**WHAT TO PRODUCE**
For this exercise, reproduce the entries below exactly, but only from the line containing "BAT1: 12V (plus" through the line containing "U5 pin DIS: +12V -> DIS", both included.

**GIVEN DATA**
· · ·
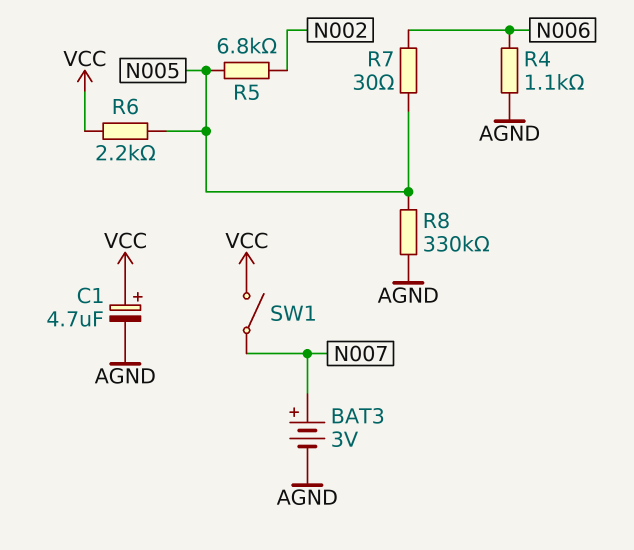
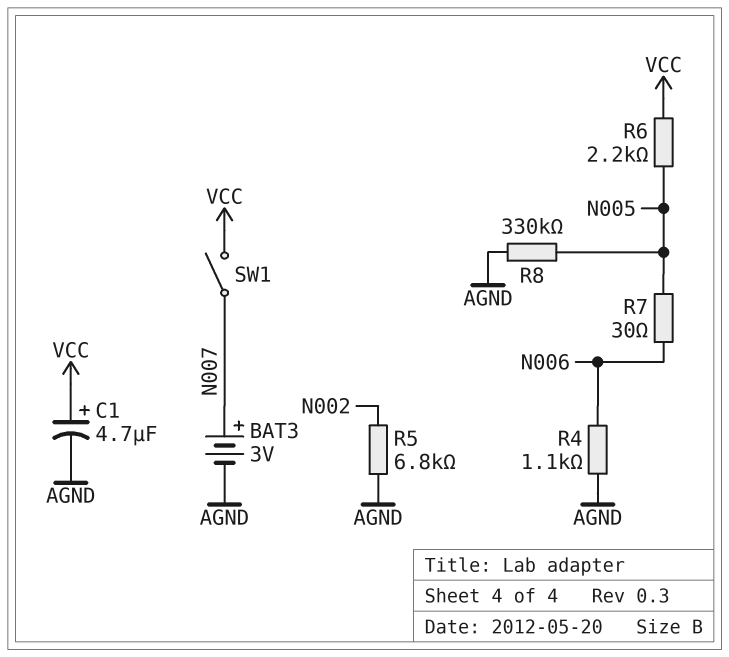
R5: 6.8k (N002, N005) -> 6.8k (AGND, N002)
· · ·
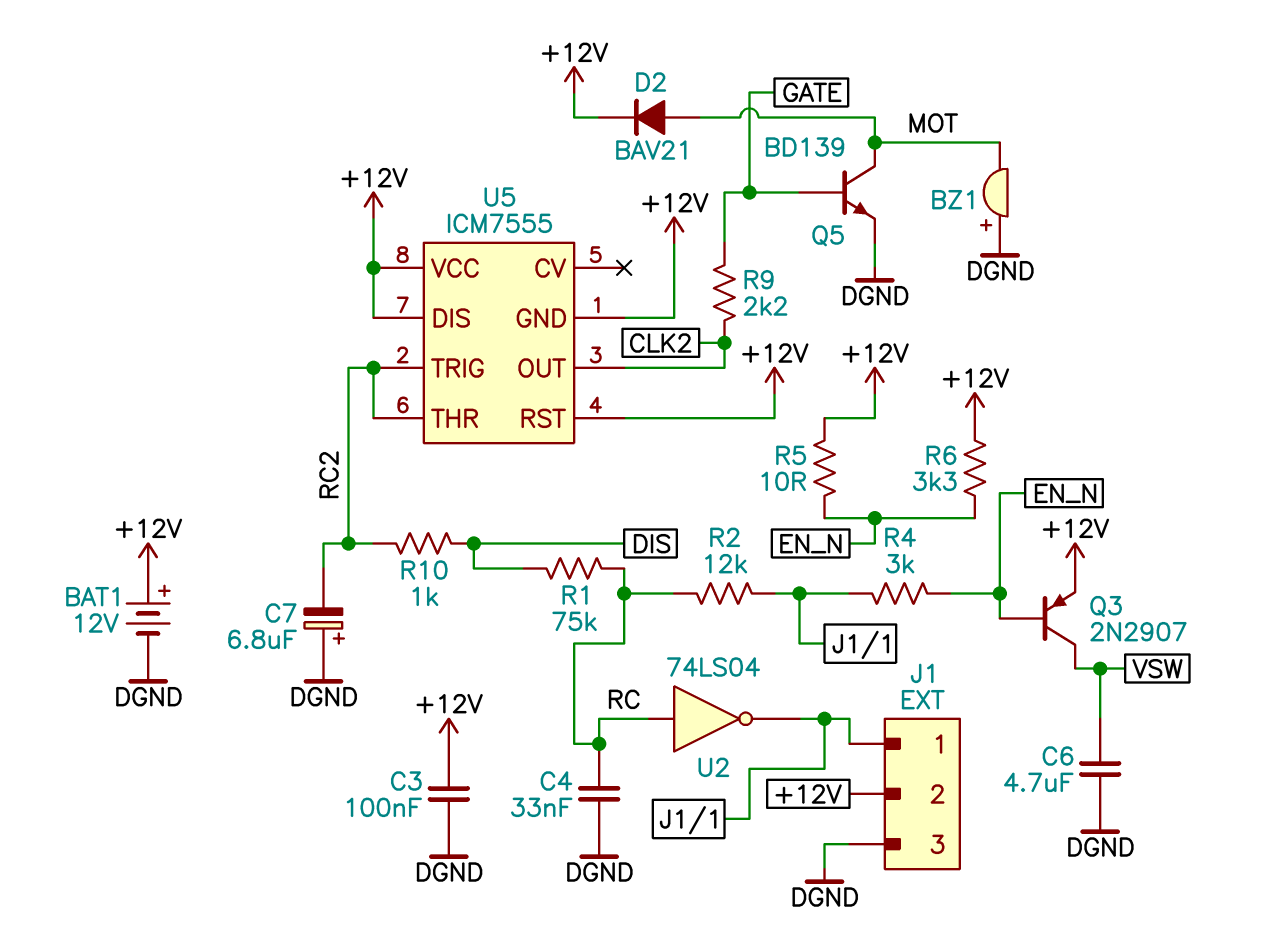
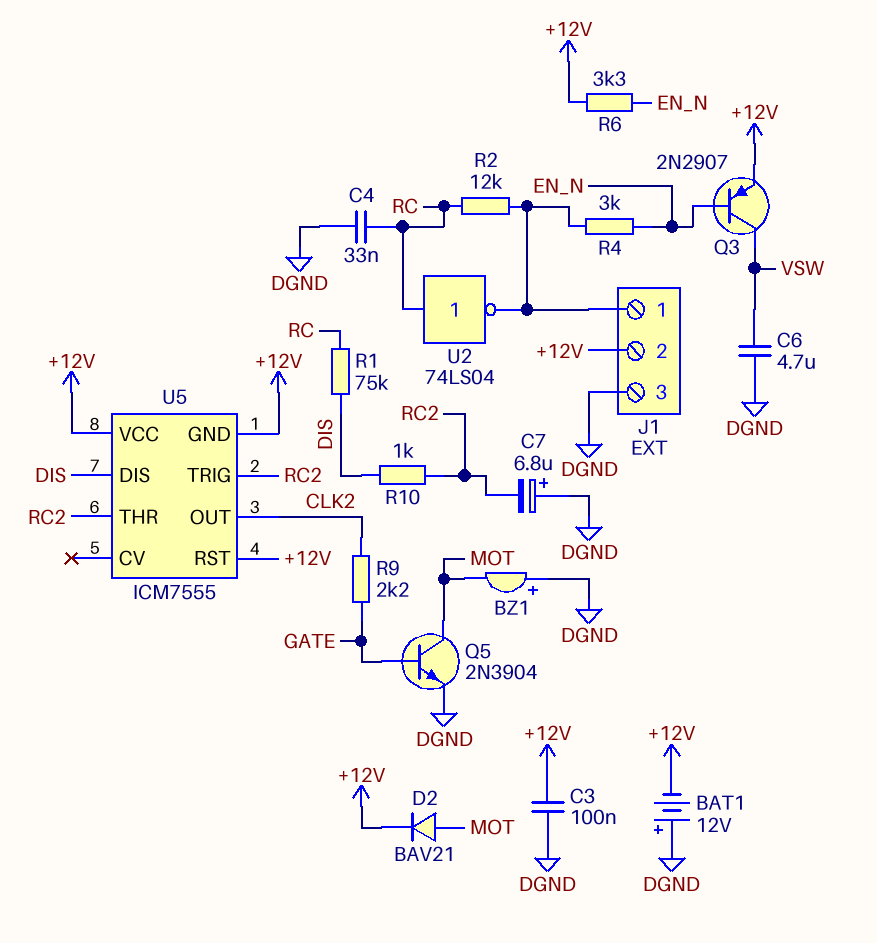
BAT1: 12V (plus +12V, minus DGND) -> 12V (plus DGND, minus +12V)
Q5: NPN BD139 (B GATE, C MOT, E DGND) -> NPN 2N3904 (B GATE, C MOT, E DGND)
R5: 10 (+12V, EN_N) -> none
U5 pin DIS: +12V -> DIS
· · ·
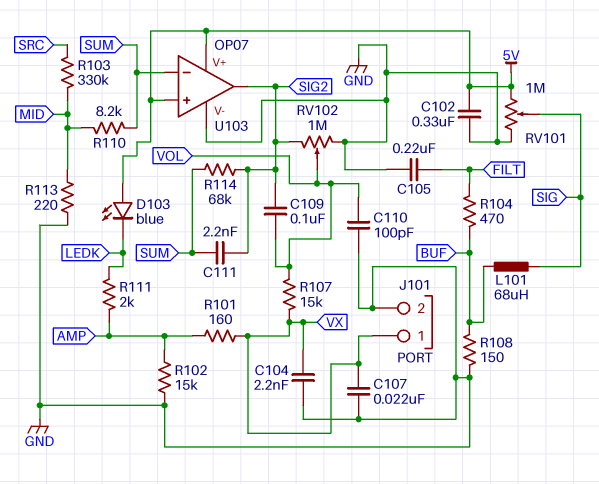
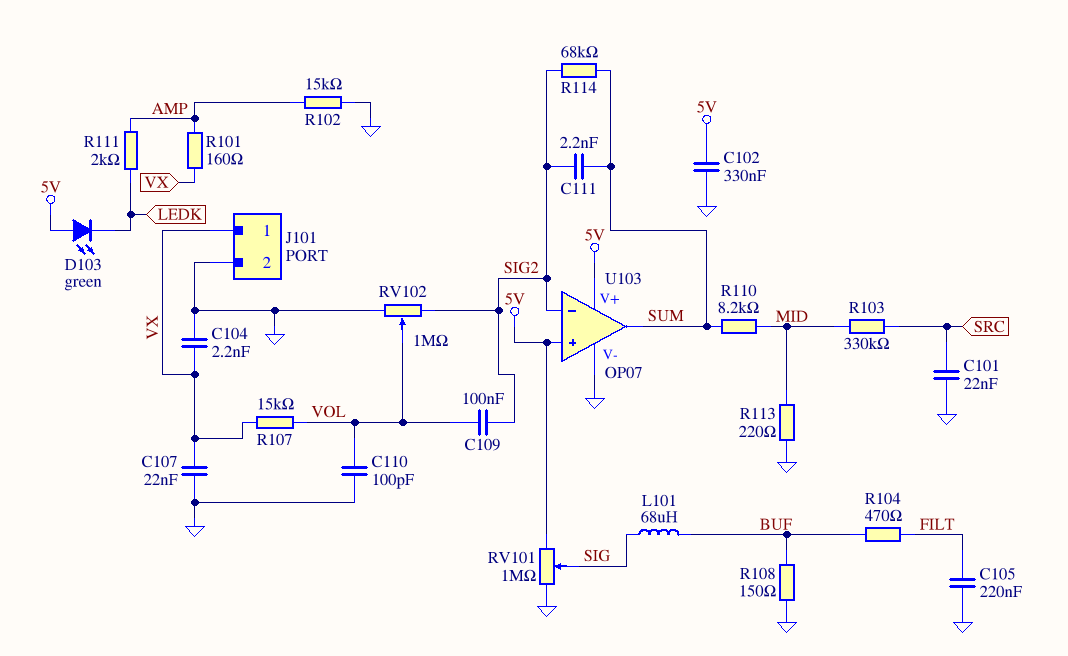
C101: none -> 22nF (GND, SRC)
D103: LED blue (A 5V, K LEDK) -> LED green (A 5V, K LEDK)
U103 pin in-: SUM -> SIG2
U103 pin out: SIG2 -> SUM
· · ·
**WRITTEN RESPONSE**
BAT1: 12V (plus +12V, minus DGND) -> 12V (plus DGND, minus +12V)
Q5: NPN BD139 (B GATE, C MOT, E DGND) -> NPN 2N3904 (B GATE, C MOT, E DGND)
R5: 10 (+12V, EN_N) -> none
U5 pin DIS: +12V -> DIS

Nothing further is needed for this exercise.